HOW TO COMPLETE THIS TASK: Take nothing but the lines from the one with "none -> green plate G2:G4 level 1" through the one with "none -> yellow plate C8:C10 level 2" in the entries below, both ends kept, and return them exactly with pictures left out.

DATA:
══════════════════════════════
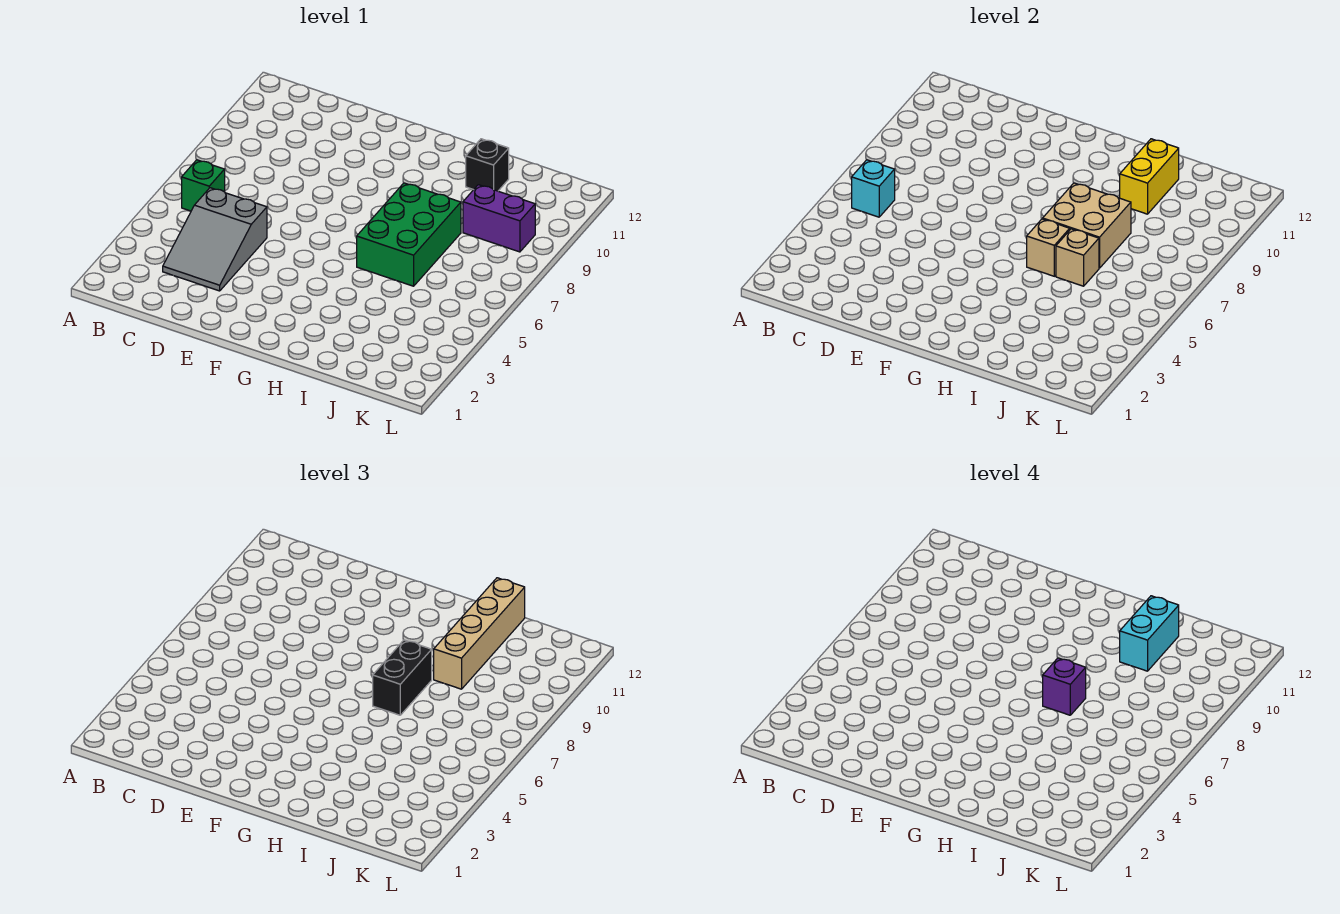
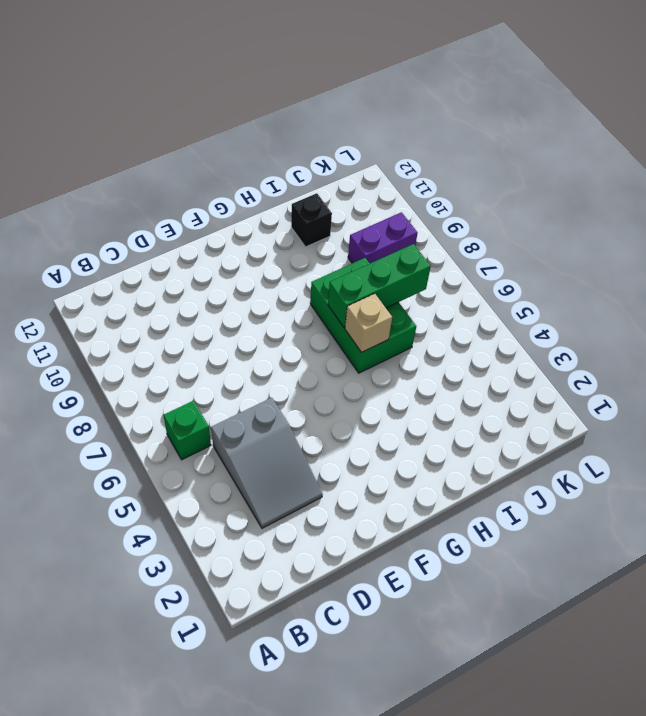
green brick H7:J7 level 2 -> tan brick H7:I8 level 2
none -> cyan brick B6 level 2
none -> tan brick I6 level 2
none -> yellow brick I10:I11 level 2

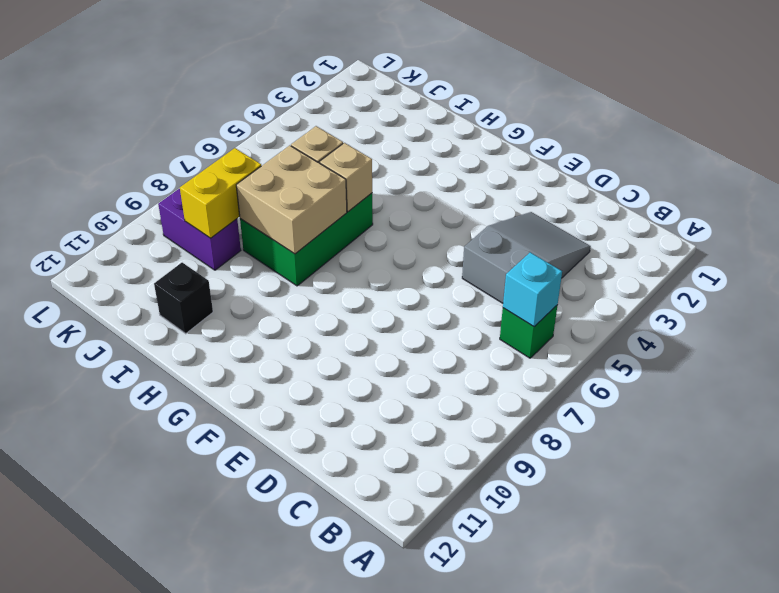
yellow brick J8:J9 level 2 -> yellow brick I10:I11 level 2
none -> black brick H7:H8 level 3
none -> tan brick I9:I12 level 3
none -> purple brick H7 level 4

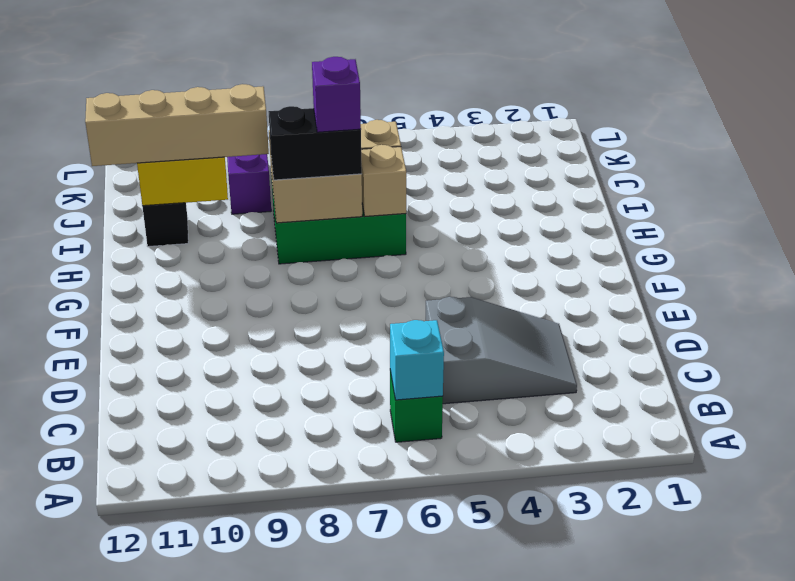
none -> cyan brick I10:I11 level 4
══════════════════════════════
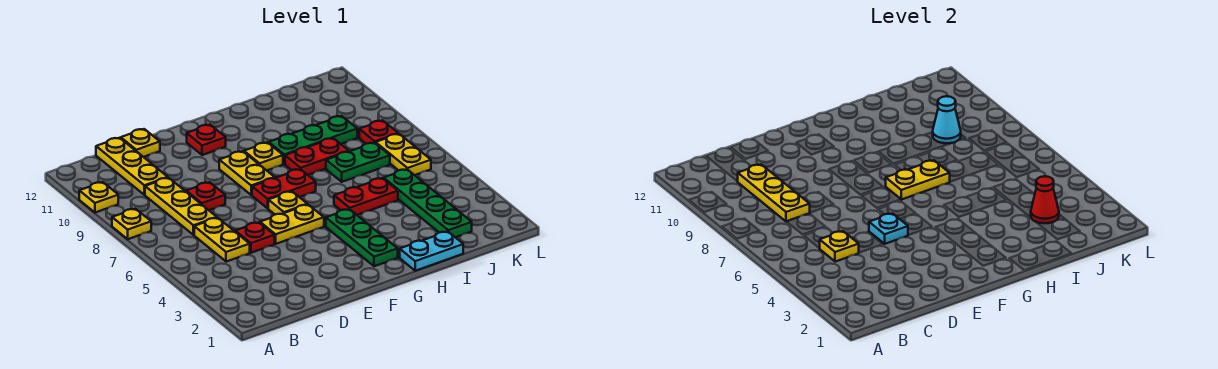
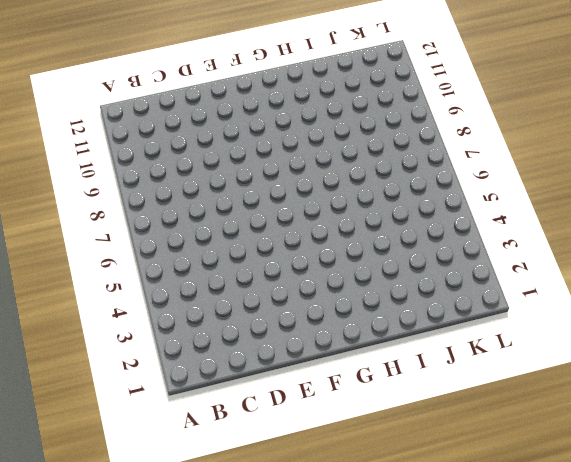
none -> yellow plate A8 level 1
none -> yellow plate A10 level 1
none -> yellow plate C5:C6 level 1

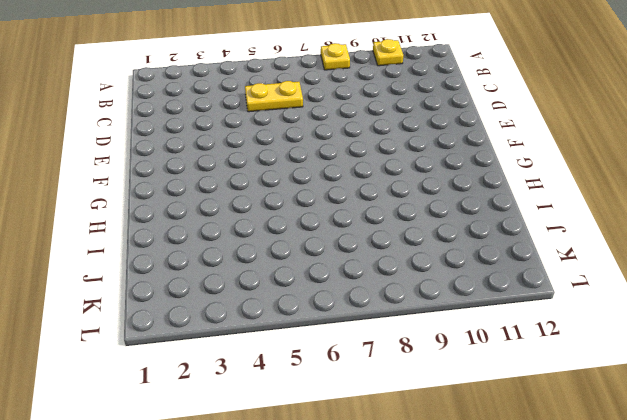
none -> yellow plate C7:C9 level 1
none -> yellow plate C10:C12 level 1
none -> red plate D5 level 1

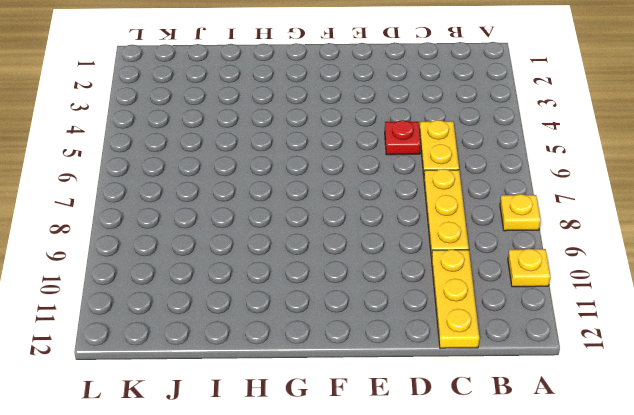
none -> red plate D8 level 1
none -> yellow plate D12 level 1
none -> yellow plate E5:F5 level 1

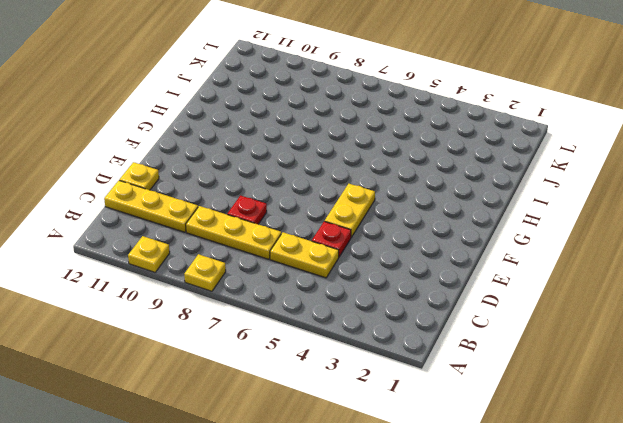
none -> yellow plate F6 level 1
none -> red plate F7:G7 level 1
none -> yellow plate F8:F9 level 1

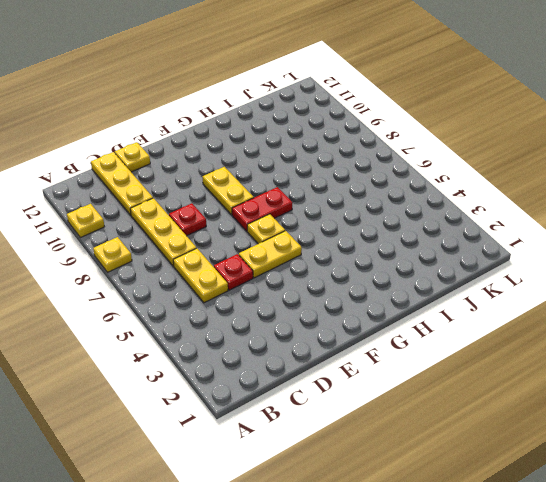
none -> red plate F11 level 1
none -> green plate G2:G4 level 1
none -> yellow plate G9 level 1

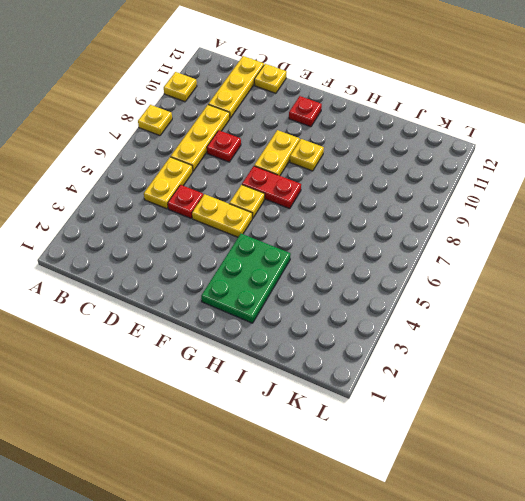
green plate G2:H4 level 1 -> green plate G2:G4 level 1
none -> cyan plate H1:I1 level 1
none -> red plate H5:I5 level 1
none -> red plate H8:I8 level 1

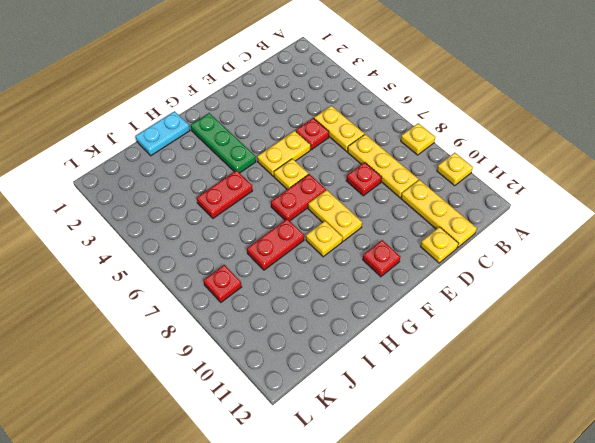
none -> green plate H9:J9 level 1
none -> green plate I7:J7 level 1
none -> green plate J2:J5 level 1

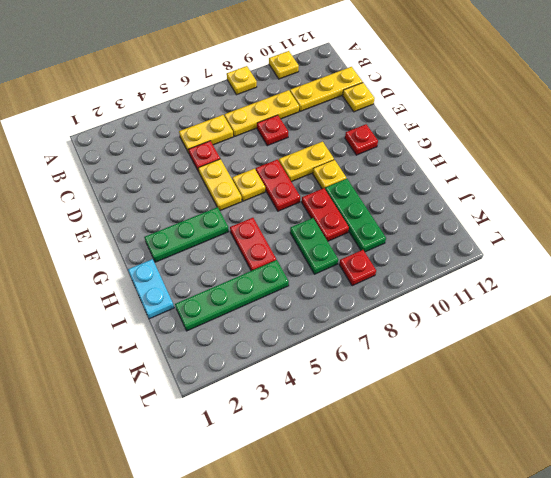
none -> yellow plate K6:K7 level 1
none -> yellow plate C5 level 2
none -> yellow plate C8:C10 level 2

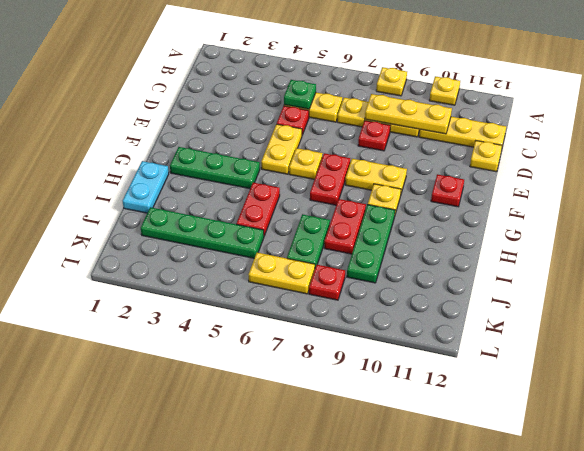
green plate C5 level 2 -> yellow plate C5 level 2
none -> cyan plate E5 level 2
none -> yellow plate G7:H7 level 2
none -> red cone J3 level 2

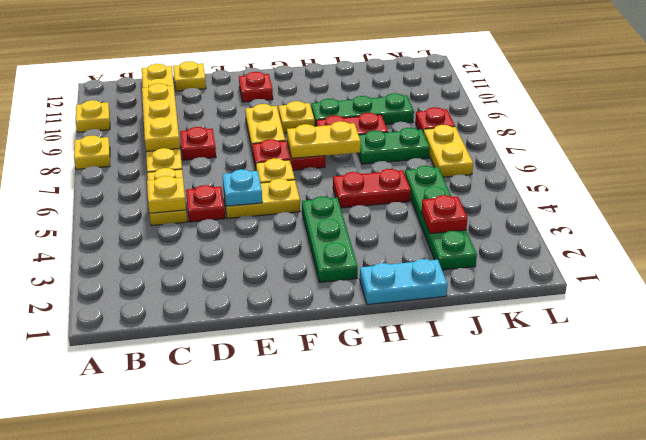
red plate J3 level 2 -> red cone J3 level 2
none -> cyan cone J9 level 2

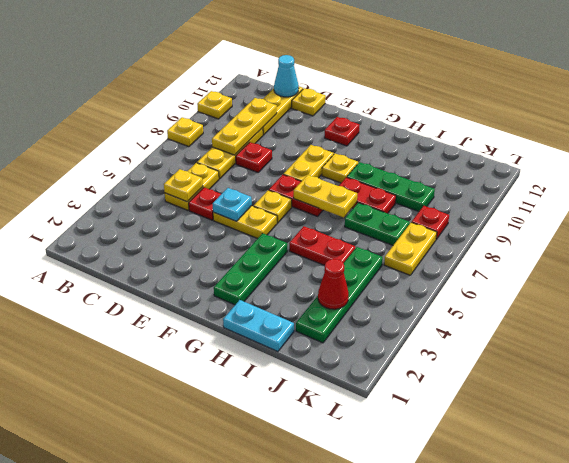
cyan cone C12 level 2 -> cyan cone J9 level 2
══════════════════════════════
EXPECTED OUTPUT:
none -> green plate G2:G4 level 1
none -> yellow plate G9 level 1

green plate G2:H4 level 1 -> green plate G2:G4 level 1
none -> cyan plate H1:I1 level 1
none -> red plate H5:I5 level 1
none -> red plate H8:I8 level 1

none -> green plate H9:J9 level 1
none -> green plate I7:J7 level 1
none -> green plate J2:J5 level 1

none -> yellow plate K6:K7 level 1
none -> yellow plate C5 level 2
none -> yellow plate C8:C10 level 2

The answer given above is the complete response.